§ **THE TASK**: Output exactly the lines that come between the start of the material and the line containing "The camera went 125", both ends included, with the pictures omitted.

§ **SUPPLIED MATERIAL**:
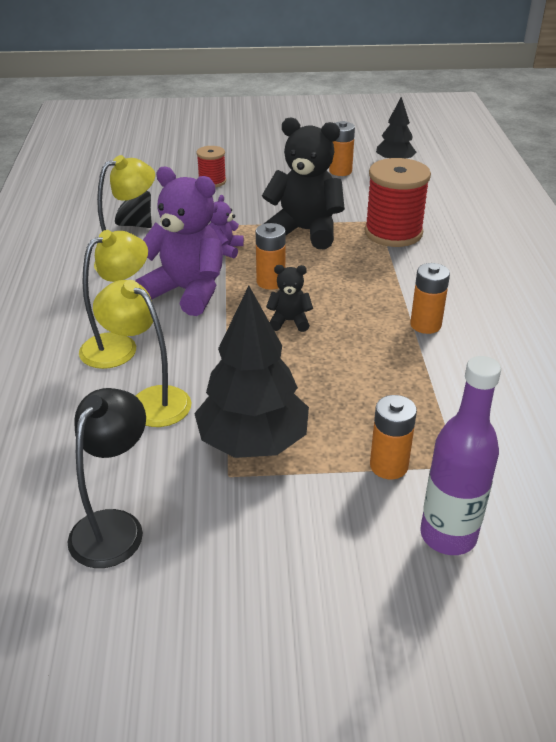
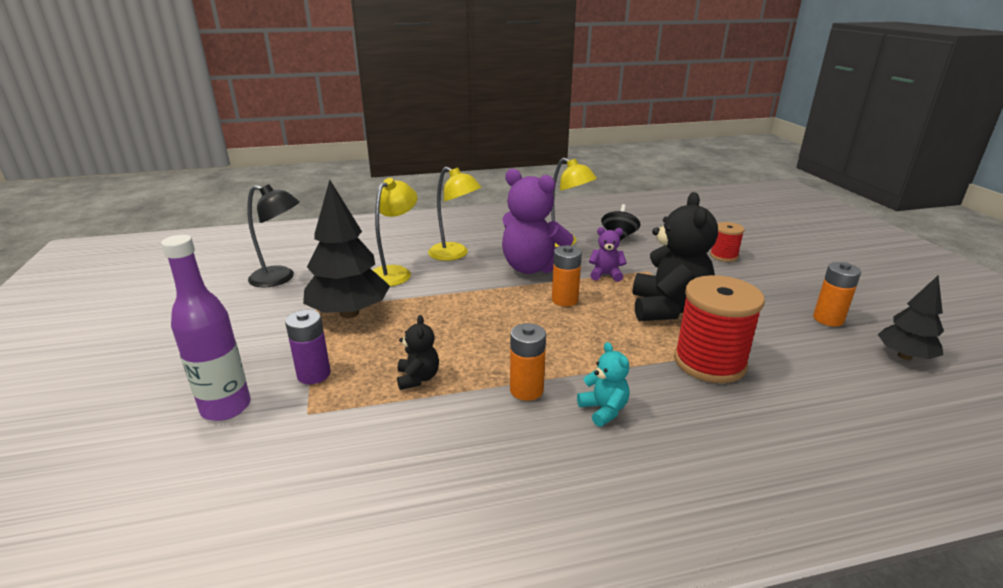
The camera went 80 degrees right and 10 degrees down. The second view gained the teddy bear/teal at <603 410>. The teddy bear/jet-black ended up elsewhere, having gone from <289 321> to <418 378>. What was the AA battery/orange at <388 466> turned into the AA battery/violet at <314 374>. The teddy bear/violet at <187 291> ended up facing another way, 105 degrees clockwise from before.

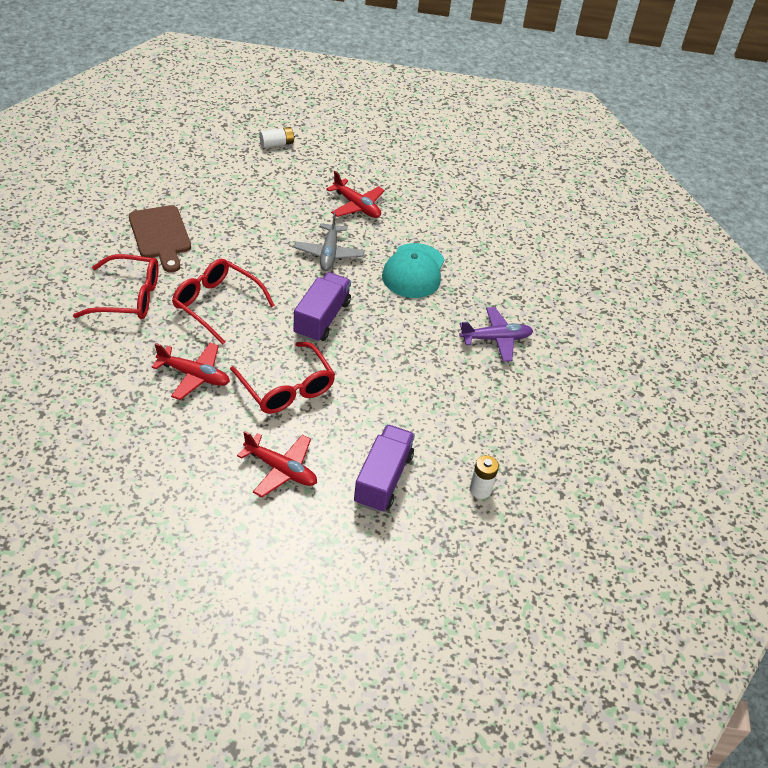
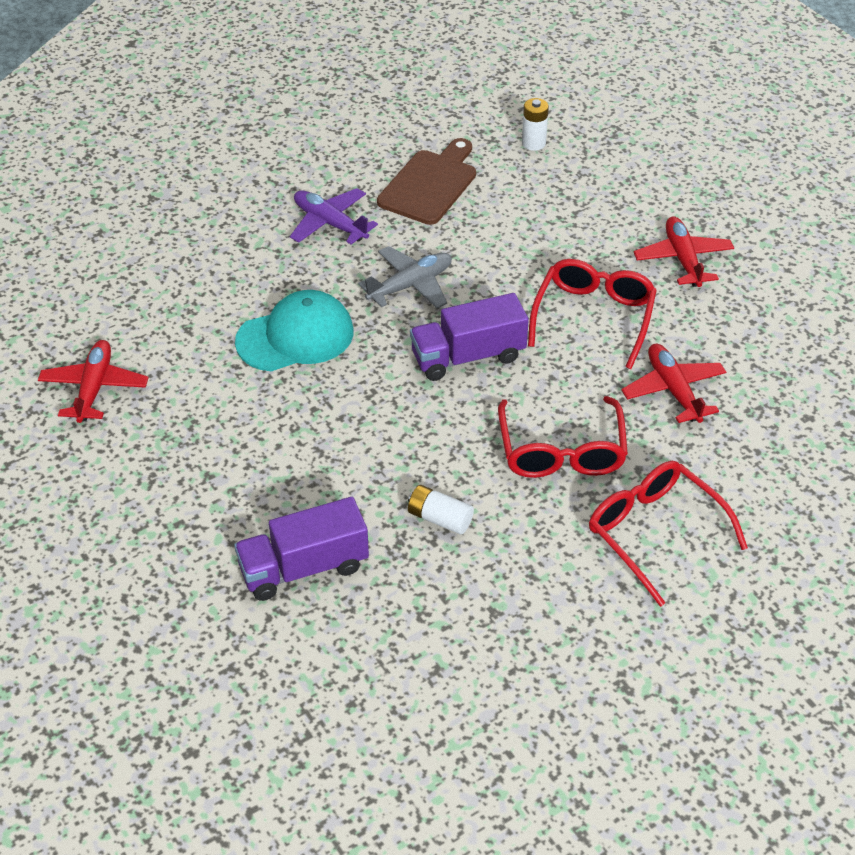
The camera went 125 degrees left and 0 degrees up. The chopping board/russet ended up elsewhere, having gone from <160 235> to <430 184>. The AA battery/white ended up elsewhere, having gone from <277 144> to <439 518>. The toy plane/grey ended up elsewhere, having gone from <329 253> to <410 285>. The toy plane/crimson ended up elsewhere, having gone from <356 206> to <94 388>. The toy truck/violet ended up elsewhere, having gone from <383 479> to <304 568>.

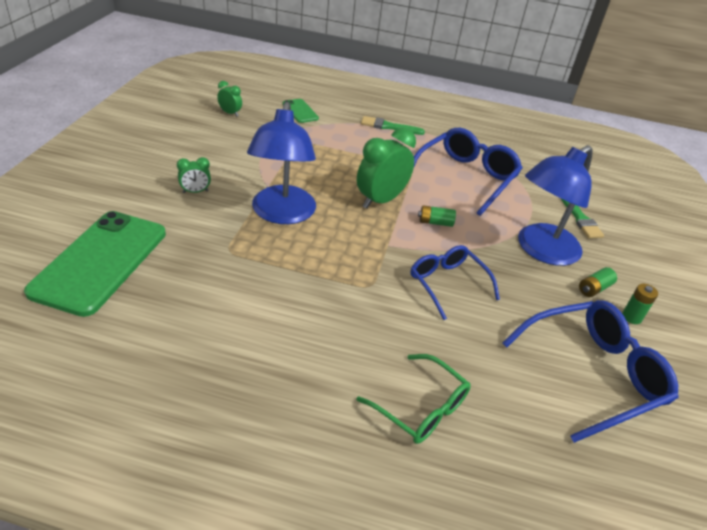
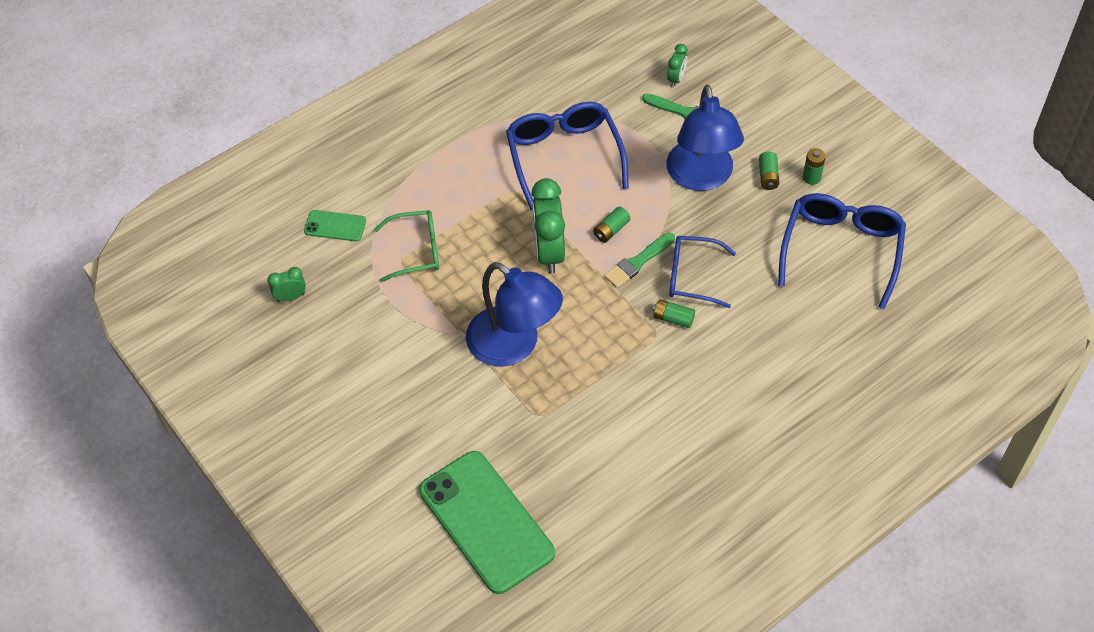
The camera went 45 degrees left and 15 degrees up. The second view gained the AA battery/leaf-green at <673 318>. The alarm clock/leaf-green ended up elsewhere, having gone from <195 192> to <676 79>. The glasses/leaf-green ended up elsewhere, having gone from <421 408> to <416 251>. The paintbrush/leaf-green ended up elsewhere, having gone from <389 127> to <638 262>.

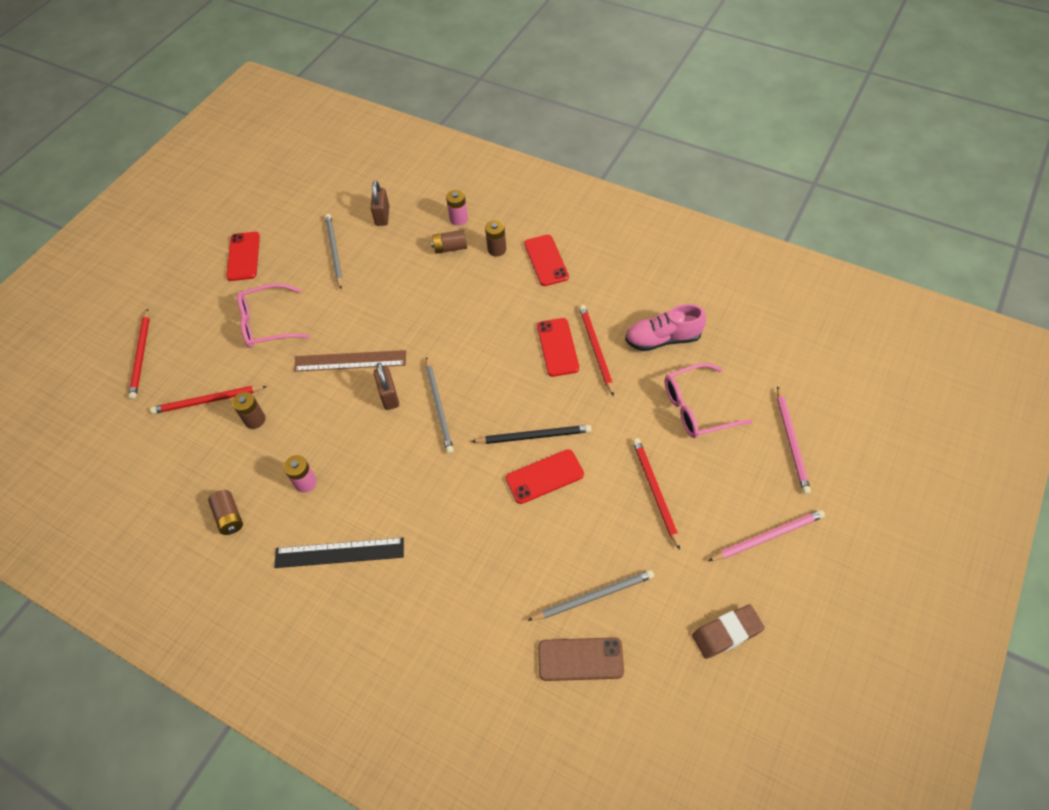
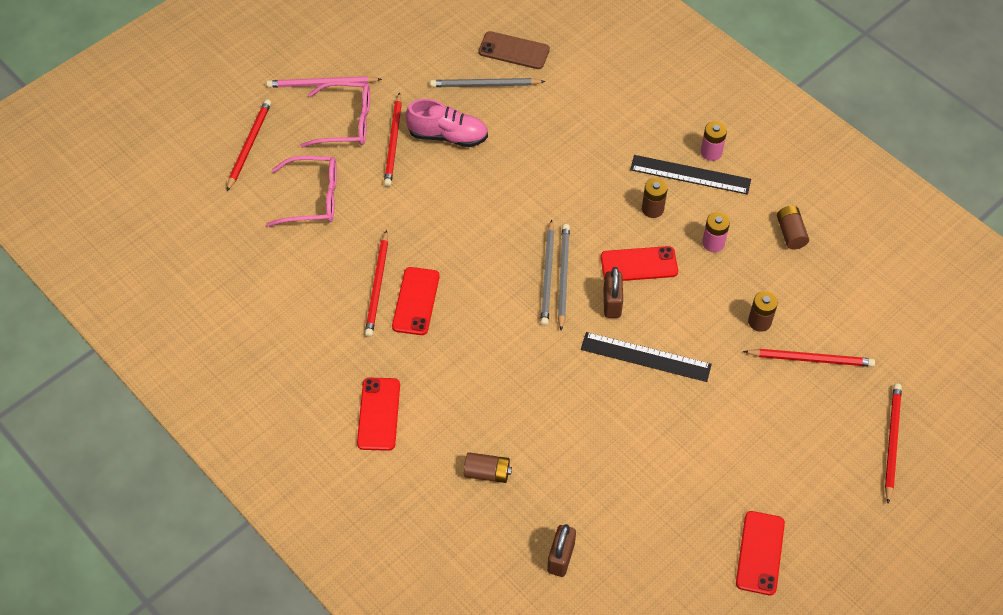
The camera went 165 degrees left and 0 degrees up. The second view lost the lead pencil/jet-black at <534 436>. The second view lost the eraser/russet at <727 633>. The glasses/pink ended up elsewhere, having gone from <267 323> to <346 123>. The lead pencil/grey ended up elsewhere, having gone from <334 251> to <547 275>. The AA battery/pink ended up elsewhere, having gone from <458 219> to <711 152>. The AA battery/russet ended up elsewhere, having gone from <497 249> to <652 209>. The smartphone/crimson ended up elsewhere, having gone from <544 476> to <639 264>. The sneaker/pink ended up elsewhere, having gone from <663 339> to <448 136>. What was the measuring stick/russet at <350 361> turned into the measuring stick/jet-black at <645 356>. What was the lead pencil/pink at <791 442> turned into the lead pencil/crimson at <249 145>.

§ **WRITTEN ANSWER**:
The camera went 80 degrees right and 10 degrees down. The second view gained the teddy bear/teal at <603 410>. The teddy bear/jet-black ended up elsewhere, having gone from <289 321> to <418 378>. What was the AA battery/orange at <388 466> turned into the AA battery/violet at <314 374>. The teddy bear/violet at <187 291> ended up facing another way, 105 degrees clockwise from before.

The camera went 125 degrees left and 0 degrees up. The chopping board/russet ended up elsewhere, having gone from <160 235> to <430 184>. The AA battery/white ended up elsewhere, having gone from <277 144> to <439 518>. The toy plane/grey ended up elsewhere, having gone from <329 253> to <410 285>. The toy plane/crimson ended up elsewhere, having gone from <356 206> to <94 388>. The toy truck/violet ended up elsewhere, having gone from <383 479> to <304 568>.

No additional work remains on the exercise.